#### REQUIRED WORK:
Can you copy out the data exactly? Leave the images out.

#### GIVEN DATA:

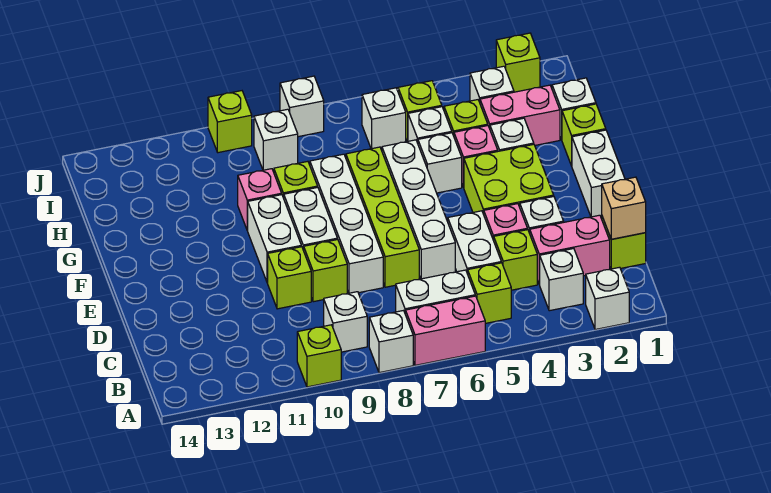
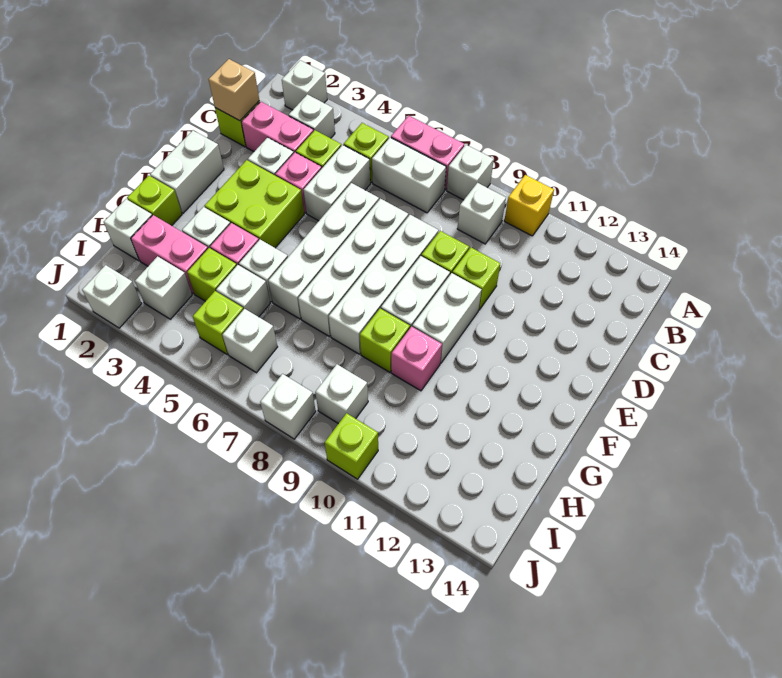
lime brick A10 level 1 -> yellow brick A10 level 1
lime brick D7:G7 level 1 -> white brick D7:G7 level 1
lime brick J2 level 1 -> white brick J2 level 1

#### PROBLEM SOLUTION:
lime brick A10 level 1 -> yellow brick A10 level 1
lime brick D7:G7 level 1 -> white brick D7:G7 level 1
lime brick J2 level 1 -> white brick J2 level 1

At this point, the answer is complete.